**PROMPT**
Retype all the lines below without changing a single character.

>> Begin PROVIDED MATERIAL

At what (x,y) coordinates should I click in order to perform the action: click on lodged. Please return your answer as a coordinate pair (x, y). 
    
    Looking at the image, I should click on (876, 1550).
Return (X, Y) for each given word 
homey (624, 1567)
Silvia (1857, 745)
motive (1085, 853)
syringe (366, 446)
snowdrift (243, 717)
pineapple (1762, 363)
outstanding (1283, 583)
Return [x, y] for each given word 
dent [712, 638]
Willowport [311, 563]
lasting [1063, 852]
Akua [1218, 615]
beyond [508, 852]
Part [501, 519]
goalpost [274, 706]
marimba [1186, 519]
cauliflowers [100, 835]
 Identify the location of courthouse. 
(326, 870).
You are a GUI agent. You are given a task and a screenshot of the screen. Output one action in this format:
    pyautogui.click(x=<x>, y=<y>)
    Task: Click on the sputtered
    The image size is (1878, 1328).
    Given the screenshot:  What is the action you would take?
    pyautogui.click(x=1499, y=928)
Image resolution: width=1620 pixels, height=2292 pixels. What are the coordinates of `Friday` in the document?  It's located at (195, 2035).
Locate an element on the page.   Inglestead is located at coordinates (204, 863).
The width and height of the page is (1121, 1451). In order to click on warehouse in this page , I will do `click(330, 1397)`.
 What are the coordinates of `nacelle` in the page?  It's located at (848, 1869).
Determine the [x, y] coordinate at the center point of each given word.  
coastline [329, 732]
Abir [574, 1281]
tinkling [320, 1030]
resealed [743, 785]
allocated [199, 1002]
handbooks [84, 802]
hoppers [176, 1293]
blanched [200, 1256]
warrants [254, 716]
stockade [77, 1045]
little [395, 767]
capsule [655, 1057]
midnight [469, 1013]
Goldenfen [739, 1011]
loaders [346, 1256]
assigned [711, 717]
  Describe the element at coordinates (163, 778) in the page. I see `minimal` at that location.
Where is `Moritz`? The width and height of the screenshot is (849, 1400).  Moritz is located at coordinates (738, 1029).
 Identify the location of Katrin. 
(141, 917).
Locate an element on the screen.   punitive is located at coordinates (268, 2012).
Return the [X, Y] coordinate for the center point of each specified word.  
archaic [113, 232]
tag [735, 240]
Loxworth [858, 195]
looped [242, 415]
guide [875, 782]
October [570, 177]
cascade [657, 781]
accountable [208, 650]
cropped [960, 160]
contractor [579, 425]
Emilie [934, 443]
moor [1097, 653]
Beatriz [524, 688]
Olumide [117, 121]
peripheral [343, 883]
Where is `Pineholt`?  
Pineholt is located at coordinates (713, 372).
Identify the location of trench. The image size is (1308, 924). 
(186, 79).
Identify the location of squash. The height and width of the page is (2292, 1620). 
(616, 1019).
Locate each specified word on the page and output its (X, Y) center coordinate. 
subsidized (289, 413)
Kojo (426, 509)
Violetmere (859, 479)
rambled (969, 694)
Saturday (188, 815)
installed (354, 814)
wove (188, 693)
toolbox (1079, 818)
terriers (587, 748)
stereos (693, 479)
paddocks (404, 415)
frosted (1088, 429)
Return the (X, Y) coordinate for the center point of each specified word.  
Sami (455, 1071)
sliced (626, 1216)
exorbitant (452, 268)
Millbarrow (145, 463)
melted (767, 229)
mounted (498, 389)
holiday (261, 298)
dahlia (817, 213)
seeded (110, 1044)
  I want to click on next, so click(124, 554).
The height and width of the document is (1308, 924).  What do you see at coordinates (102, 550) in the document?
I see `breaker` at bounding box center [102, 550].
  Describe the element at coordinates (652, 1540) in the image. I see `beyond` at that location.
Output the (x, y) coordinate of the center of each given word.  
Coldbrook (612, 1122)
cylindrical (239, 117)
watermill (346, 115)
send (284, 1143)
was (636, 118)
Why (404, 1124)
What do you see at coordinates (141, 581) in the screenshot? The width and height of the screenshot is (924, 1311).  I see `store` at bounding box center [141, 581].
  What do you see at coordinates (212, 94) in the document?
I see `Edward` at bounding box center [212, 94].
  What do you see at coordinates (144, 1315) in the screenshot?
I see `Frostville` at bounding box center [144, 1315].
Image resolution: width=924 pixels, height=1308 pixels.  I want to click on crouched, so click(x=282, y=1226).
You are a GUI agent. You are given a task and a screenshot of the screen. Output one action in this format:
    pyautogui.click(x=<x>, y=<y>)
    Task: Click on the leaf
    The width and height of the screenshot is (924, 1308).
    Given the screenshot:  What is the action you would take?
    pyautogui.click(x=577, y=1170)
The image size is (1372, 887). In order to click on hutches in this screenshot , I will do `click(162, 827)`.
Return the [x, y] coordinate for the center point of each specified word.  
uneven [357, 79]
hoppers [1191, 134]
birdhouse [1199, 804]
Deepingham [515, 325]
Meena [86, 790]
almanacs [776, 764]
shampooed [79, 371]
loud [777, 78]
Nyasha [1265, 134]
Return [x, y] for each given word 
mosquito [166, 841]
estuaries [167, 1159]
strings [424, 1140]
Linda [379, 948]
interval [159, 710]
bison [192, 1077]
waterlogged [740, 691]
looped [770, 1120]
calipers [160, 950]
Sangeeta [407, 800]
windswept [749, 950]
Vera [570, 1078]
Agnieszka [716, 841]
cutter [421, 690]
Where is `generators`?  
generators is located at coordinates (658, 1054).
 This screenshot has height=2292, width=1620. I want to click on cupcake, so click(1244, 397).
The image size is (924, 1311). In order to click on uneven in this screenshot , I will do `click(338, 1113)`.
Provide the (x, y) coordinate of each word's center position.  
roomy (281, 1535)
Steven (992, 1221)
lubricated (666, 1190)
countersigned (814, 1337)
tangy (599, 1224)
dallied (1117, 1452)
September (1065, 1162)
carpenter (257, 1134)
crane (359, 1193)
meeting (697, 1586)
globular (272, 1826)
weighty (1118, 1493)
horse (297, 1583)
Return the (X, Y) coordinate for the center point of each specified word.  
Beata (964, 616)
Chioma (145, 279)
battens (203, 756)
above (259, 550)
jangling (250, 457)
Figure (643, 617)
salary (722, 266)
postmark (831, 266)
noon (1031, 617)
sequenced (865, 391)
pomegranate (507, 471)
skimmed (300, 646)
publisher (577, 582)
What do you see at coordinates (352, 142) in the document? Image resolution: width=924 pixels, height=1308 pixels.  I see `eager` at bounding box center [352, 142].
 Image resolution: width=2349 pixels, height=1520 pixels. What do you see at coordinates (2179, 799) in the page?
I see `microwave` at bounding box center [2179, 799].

>> End PROVIDED MATERIAL

**RESULT BELOW**
At what (x,y) coordinates should I click in order to perform the action: click on lodged. Please return your answer as a coordinate pair (x, y). 
    
    Looking at the image, I should click on (876, 1550).
Return (X, Y) for each given word 
homey (624, 1567)
Silvia (1857, 745)
motive (1085, 853)
syringe (366, 446)
snowdrift (243, 717)
pineapple (1762, 363)
outstanding (1283, 583)
Return [x, y] for each given word 
dent [712, 638]
Willowport [311, 563]
lasting [1063, 852]
Akua [1218, 615]
beyond [508, 852]
Part [501, 519]
goalpost [274, 706]
marimba [1186, 519]
cauliflowers [100, 835]
 Identify the location of courthouse. 
(326, 870).
You are a GUI agent. You are given a task and a screenshot of the screen. Output one action in this format:
    pyautogui.click(x=<x>, y=<y>)
    Task: Click on the sputtered
    The image size is (1878, 1328).
    Given the screenshot:  What is the action you would take?
    pyautogui.click(x=1499, y=928)
Image resolution: width=1620 pixels, height=2292 pixels. What are the coordinates of `Friday` in the document?  It's located at (195, 2035).
Locate an element on the page.   Inglestead is located at coordinates (204, 863).
The width and height of the page is (1121, 1451). In order to click on warehouse in this page , I will do `click(330, 1397)`.
 What are the coordinates of `nacelle` in the page?  It's located at (848, 1869).
Determine the [x, y] coordinate at the center point of each given word.  
coastline [329, 732]
Abir [574, 1281]
tinkling [320, 1030]
resealed [743, 785]
allocated [199, 1002]
handbooks [84, 802]
hoppers [176, 1293]
blanched [200, 1256]
warrants [254, 716]
stockade [77, 1045]
little [395, 767]
capsule [655, 1057]
midnight [469, 1013]
Goldenfen [739, 1011]
loaders [346, 1256]
assigned [711, 717]
  Describe the element at coordinates (163, 778) in the page. I see `minimal` at that location.
Where is `Moritz`? The width and height of the screenshot is (849, 1400).  Moritz is located at coordinates (738, 1029).
 Identify the location of Katrin. 
(141, 917).
Locate an element on the screen.   punitive is located at coordinates (268, 2012).
Return the [X, Y] coordinate for the center point of each specified word.  
archaic [113, 232]
tag [735, 240]
Loxworth [858, 195]
looped [242, 415]
guide [875, 782]
October [570, 177]
cascade [657, 781]
accountable [208, 650]
cropped [960, 160]
contractor [579, 425]
Emilie [934, 443]
moor [1097, 653]
Beatriz [524, 688]
Olumide [117, 121]
peripheral [343, 883]
Where is `Pineholt`?  
Pineholt is located at coordinates (713, 372).
Identify the location of trench. The image size is (1308, 924). 
(186, 79).
Identify the location of squash. The height and width of the page is (2292, 1620). 
(616, 1019).
Locate each specified word on the page and output its (X, Y) center coordinate. 
subsidized (289, 413)
Kojo (426, 509)
Violetmere (859, 479)
rambled (969, 694)
Saturday (188, 815)
installed (354, 814)
wove (188, 693)
toolbox (1079, 818)
terriers (587, 748)
stereos (693, 479)
paddocks (404, 415)
frosted (1088, 429)
Return the (X, Y) coordinate for the center point of each specified word.  
Sami (455, 1071)
sliced (626, 1216)
exorbitant (452, 268)
Millbarrow (145, 463)
melted (767, 229)
mounted (498, 389)
holiday (261, 298)
dahlia (817, 213)
seeded (110, 1044)
  I want to click on next, so click(124, 554).
The height and width of the document is (1308, 924).  What do you see at coordinates (102, 550) in the document?
I see `breaker` at bounding box center [102, 550].
  Describe the element at coordinates (652, 1540) in the image. I see `beyond` at that location.
Output the (x, y) coordinate of the center of each given word.  
Coldbrook (612, 1122)
cylindrical (239, 117)
watermill (346, 115)
send (284, 1143)
was (636, 118)
Why (404, 1124)
What do you see at coordinates (141, 581) in the screenshot? The width and height of the screenshot is (924, 1311).  I see `store` at bounding box center [141, 581].
  What do you see at coordinates (212, 94) in the document?
I see `Edward` at bounding box center [212, 94].
  What do you see at coordinates (144, 1315) in the screenshot?
I see `Frostville` at bounding box center [144, 1315].
Image resolution: width=924 pixels, height=1308 pixels.  I want to click on crouched, so click(x=282, y=1226).
You are a GUI agent. You are given a task and a screenshot of the screen. Output one action in this format:
    pyautogui.click(x=<x>, y=<y>)
    Task: Click on the leaf
    The width and height of the screenshot is (924, 1308).
    Given the screenshot:  What is the action you would take?
    pyautogui.click(x=577, y=1170)
The image size is (1372, 887). In order to click on hutches in this screenshot , I will do `click(162, 827)`.
Return the [x, y] coordinate for the center point of each specified word.  
uneven [357, 79]
hoppers [1191, 134]
birdhouse [1199, 804]
Deepingham [515, 325]
Meena [86, 790]
almanacs [776, 764]
shampooed [79, 371]
loud [777, 78]
Nyasha [1265, 134]
Return [x, y] for each given word 
mosquito [166, 841]
estuaries [167, 1159]
strings [424, 1140]
Linda [379, 948]
interval [159, 710]
bison [192, 1077]
waterlogged [740, 691]
looped [770, 1120]
calipers [160, 950]
Sangeeta [407, 800]
windswept [749, 950]
Vera [570, 1078]
Agnieszka [716, 841]
cutter [421, 690]
Where is `generators`?  
generators is located at coordinates (658, 1054).
 This screenshot has height=2292, width=1620. I want to click on cupcake, so click(1244, 397).
The image size is (924, 1311). In order to click on uneven in this screenshot , I will do `click(338, 1113)`.
Provide the (x, y) coordinate of each word's center position.  
roomy (281, 1535)
Steven (992, 1221)
lubricated (666, 1190)
countersigned (814, 1337)
tangy (599, 1224)
dallied (1117, 1452)
September (1065, 1162)
carpenter (257, 1134)
crane (359, 1193)
meeting (697, 1586)
globular (272, 1826)
weighty (1118, 1493)
horse (297, 1583)
Return the (X, Y) coordinate for the center point of each specified word.  
Beata (964, 616)
Chioma (145, 279)
battens (203, 756)
above (259, 550)
jangling (250, 457)
Figure (643, 617)
salary (722, 266)
postmark (831, 266)
noon (1031, 617)
sequenced (865, 391)
pomegranate (507, 471)
skimmed (300, 646)
publisher (577, 582)
What do you see at coordinates (352, 142) in the document? Image resolution: width=924 pixels, height=1308 pixels.  I see `eager` at bounding box center [352, 142].
 Image resolution: width=2349 pixels, height=1520 pixels. What do you see at coordinates (2179, 799) in the page?
I see `microwave` at bounding box center [2179, 799].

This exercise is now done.